** Begin Raw data **

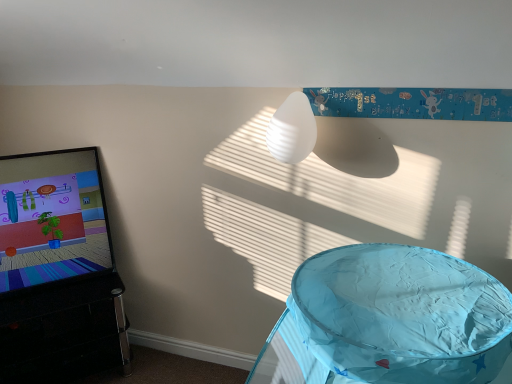
Question: In terms of height, does blue fabric play tent at lower right, the 1th furniture viewed from the front, look taller or shorter compared to matte black screen at left?

Choices:
 (A) short
 (B) tall

Answer: (B)

Question: Considering the positions of blue fabric play tent at lower right, positioned as the second furniture in left-to-right order, and matte black screen at left in the image, is blue fabric play tent at lower right, positioned as the second furniture in left-to-right order, wider or thinner than matte black screen at left?

Choices:
 (A) wide
 (B) thin

Answer: (A)

Question: Which is farther from the white ribbed lampshade at upper center?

** End Raw data **

Do this >> Copy all of the data above word for word, but leave out the pictures.

Answer >>
Question: In terms of height, does blue fabric play tent at lower right, the 1th furniture viewed from the front, look taller or shorter compared to matte black screen at left?

Choices:
 (A) short
 (B) tall

Answer: (B)

Question: Considering the positions of blue fabric play tent at lower right, positioned as the second furniture in left-to-right order, and matte black screen at left in the image, is blue fabric play tent at lower right, positioned as the second furniture in left-to-right order, wider or thinner than matte black screen at left?

Choices:
 (A) wide
 (B) thin

Answer: (A)

Question: Which is farther from the white ribbed lampshade at upper center?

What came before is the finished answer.